_TASK REQUIREMENTS:_ An exact copy of the lines from the one containing "(707, 200) = (601, 262): none -> yellow plane" through the last line below is required; include both of those lines and no others.

Colored object listings:

____

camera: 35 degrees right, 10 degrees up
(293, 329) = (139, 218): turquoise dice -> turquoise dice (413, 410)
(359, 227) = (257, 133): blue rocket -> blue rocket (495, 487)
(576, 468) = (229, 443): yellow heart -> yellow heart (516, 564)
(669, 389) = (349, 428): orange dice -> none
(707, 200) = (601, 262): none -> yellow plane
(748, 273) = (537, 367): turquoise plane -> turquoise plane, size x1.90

____

_SOLUTION TO THE PROBLEM:_
(707, 200) = (601, 262): none -> yellow plane
(748, 273) = (537, 367): turquoise plane -> turquoise plane, size x1.90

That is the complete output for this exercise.